Pull out of the data below the stretch of lines bounded by the one containing "R4: 6.8k (D0, VS) -> 4.7k (D0, VS)" and the one containing "R7: 2.2M (+24V, U2/out)", both bounds included, unchanged.

§ Stored data:

-.-.-

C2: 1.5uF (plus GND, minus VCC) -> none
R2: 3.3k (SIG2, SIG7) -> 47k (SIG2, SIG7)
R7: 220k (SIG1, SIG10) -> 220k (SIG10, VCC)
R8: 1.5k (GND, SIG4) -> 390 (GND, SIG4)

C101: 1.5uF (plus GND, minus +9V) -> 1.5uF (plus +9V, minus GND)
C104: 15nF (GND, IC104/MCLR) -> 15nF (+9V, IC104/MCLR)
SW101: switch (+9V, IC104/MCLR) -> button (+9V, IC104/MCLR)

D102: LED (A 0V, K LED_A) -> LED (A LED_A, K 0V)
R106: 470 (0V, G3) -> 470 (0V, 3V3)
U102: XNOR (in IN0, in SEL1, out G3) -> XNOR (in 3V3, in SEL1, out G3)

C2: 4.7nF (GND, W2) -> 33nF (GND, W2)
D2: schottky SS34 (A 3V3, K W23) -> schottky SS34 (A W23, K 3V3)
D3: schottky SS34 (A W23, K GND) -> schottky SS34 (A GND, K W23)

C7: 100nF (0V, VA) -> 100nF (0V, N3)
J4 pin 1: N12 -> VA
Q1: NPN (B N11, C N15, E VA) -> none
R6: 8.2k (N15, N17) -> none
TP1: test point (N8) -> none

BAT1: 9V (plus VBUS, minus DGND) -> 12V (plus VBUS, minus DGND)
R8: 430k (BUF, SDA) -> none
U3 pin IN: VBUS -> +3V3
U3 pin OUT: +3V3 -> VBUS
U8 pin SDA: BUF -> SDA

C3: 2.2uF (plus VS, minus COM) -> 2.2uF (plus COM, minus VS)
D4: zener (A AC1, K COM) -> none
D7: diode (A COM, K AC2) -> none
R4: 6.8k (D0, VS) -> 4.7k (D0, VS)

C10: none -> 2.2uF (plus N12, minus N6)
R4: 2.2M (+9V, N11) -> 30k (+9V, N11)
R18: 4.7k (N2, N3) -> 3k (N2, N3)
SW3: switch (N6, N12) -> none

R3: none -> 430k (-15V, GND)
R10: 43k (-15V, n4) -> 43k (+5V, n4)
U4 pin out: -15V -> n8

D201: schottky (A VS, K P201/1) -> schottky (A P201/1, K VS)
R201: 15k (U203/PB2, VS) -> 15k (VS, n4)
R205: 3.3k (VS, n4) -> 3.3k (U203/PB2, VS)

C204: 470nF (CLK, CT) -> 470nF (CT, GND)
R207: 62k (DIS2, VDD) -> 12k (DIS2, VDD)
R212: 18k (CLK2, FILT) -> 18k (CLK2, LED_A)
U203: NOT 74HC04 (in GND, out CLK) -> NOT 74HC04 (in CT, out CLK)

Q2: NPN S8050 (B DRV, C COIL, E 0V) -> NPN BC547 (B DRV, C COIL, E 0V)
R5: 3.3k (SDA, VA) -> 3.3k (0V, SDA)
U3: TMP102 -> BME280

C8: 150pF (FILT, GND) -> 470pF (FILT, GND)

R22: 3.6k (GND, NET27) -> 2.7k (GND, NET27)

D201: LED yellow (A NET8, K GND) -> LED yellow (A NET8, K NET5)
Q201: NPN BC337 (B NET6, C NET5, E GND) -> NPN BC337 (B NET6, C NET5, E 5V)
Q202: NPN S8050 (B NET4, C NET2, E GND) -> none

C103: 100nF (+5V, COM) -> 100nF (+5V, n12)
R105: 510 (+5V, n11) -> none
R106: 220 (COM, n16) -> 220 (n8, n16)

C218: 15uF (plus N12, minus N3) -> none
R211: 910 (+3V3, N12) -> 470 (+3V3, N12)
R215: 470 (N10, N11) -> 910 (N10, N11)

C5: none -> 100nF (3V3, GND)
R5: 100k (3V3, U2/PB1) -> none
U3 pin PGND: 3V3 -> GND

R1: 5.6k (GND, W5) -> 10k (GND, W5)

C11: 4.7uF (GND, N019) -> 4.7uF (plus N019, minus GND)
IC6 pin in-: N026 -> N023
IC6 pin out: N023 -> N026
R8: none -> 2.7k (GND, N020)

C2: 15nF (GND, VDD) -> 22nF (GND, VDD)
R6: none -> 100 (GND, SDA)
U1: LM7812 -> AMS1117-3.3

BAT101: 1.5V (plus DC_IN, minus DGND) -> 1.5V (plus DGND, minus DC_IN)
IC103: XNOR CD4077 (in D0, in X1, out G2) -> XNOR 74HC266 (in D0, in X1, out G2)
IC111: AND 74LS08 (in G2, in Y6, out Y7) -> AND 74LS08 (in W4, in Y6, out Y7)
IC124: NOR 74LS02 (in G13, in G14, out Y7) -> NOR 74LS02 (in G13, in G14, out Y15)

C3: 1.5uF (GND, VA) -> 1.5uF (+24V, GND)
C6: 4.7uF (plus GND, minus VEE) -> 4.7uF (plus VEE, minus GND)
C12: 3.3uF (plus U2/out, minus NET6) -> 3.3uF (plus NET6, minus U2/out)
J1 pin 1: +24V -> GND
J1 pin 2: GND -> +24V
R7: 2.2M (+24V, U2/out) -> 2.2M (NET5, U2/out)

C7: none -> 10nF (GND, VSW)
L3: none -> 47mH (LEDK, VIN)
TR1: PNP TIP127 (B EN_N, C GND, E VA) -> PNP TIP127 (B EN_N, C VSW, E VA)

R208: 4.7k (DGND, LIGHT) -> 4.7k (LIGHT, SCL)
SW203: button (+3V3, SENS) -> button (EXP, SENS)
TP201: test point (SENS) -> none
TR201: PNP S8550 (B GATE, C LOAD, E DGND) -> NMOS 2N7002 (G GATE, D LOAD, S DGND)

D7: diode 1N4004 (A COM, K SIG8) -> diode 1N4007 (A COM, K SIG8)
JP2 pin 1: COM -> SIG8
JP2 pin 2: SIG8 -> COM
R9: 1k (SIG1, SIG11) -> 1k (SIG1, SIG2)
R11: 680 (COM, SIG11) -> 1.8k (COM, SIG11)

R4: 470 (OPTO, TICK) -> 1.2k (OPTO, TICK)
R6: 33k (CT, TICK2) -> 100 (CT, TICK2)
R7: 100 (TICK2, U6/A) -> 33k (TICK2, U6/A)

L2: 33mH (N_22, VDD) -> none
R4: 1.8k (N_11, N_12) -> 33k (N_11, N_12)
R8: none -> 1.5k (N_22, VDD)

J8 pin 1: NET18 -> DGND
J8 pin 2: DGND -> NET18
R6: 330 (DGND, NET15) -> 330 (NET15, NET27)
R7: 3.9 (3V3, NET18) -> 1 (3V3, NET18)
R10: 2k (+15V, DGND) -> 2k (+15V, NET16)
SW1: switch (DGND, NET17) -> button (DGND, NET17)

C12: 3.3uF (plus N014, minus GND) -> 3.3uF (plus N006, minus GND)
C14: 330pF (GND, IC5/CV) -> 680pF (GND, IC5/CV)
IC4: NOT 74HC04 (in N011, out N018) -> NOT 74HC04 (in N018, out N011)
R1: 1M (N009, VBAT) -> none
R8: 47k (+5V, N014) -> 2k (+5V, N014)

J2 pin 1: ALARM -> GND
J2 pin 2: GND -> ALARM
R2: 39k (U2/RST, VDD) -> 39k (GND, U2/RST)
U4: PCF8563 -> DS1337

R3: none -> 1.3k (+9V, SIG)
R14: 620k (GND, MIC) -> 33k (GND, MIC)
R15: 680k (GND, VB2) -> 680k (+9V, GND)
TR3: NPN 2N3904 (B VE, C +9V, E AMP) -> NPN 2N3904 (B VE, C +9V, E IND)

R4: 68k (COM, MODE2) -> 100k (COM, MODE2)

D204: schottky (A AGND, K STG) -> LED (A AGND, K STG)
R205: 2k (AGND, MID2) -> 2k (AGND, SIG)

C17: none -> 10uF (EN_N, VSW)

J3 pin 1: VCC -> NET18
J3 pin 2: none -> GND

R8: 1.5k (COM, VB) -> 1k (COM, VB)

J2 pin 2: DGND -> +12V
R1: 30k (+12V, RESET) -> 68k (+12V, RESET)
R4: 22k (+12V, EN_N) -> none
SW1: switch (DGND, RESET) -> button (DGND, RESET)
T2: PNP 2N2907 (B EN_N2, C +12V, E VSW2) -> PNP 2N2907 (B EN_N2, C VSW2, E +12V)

-.-.-

§ Solved exercise:
R4: 6.8k (D0, VS) -> 4.7k (D0, VS)

C10: none -> 2.2uF (plus N12, minus N6)
R4: 2.2M (+9V, N11) -> 30k (+9V, N11)
R18: 4.7k (N2, N3) -> 3k (N2, N3)
SW3: switch (N6, N12) -> none

R3: none -> 430k (-15V, GND)
R10: 43k (-15V, n4) -> 43k (+5V, n4)
U4 pin out: -15V -> n8

D201: schottky (A VS, K P201/1) -> schottky (A P201/1, K VS)
R201: 15k (U203/PB2, VS) -> 15k (VS, n4)
R205: 3.3k (VS, n4) -> 3.3k (U203/PB2, VS)

C204: 470nF (CLK, CT) -> 470nF (CT, GND)
R207: 62k (DIS2, VDD) -> 12k (DIS2, VDD)
R212: 18k (CLK2, FILT) -> 18k (CLK2, LED_A)
U203: NOT 74HC04 (in GND, out CLK) -> NOT 74HC04 (in CT, out CLK)

Q2: NPN S8050 (B DRV, C COIL, E 0V) -> NPN BC547 (B DRV, C COIL, E 0V)
R5: 3.3k (SDA, VA) -> 3.3k (0V, SDA)
U3: TMP102 -> BME280

C8: 150pF (FILT, GND) -> 470pF (FILT, GND)

R22: 3.6k (GND, NET27) -> 2.7k (GND, NET27)

D201: LED yellow (A NET8, K GND) -> LED yellow (A NET8, K NET5)
Q201: NPN BC337 (B NET6, C NET5, E GND) -> NPN BC337 (B NET6, C NET5, E 5V)
Q202: NPN S8050 (B NET4, C NET2, E GND) -> none

C103: 100nF (+5V, COM) -> 100nF (+5V, n12)
R105: 510 (+5V, n11) -> none
R106: 220 (COM, n16) -> 220 (n8, n16)

C218: 15uF (plus N12, minus N3) -> none
R211: 910 (+3V3, N12) -> 470 (+3V3, N12)
R215: 470 (N10, N11) -> 910 (N10, N11)

C5: none -> 100nF (3V3, GND)
R5: 100k (3V3, U2/PB1) -> none
U3 pin PGND: 3V3 -> GND

R1: 5.6k (GND, W5) -> 10k (GND, W5)

C11: 4.7uF (GND, N019) -> 4.7uF (plus N019, minus GND)
IC6 pin in-: N026 -> N023
IC6 pin out: N023 -> N026
R8: none -> 2.7k (GND, N020)

C2: 15nF (GND, VDD) -> 22nF (GND, VDD)
R6: none -> 100 (GND, SDA)
U1: LM7812 -> AMS1117-3.3

BAT101: 1.5V (plus DC_IN, minus DGND) -> 1.5V (plus DGND, minus DC_IN)
IC103: XNOR CD4077 (in D0, in X1, out G2) -> XNOR 74HC266 (in D0, in X1, out G2)
IC111: AND 74LS08 (in G2, in Y6, out Y7) -> AND 74LS08 (in W4, in Y6, out Y7)
IC124: NOR 74LS02 (in G13, in G14, out Y7) -> NOR 74LS02 (in G13, in G14, out Y15)

C3: 1.5uF (GND, VA) -> 1.5uF (+24V, GND)
C6: 4.7uF (plus GND, minus VEE) -> 4.7uF (plus VEE, minus GND)
C12: 3.3uF (plus U2/out, minus NET6) -> 3.3uF (plus NET6, minus U2/out)
J1 pin 1: +24V -> GND
J1 pin 2: GND -> +24V
R7: 2.2M (+24V, U2/out) -> 2.2M (NET5, U2/out)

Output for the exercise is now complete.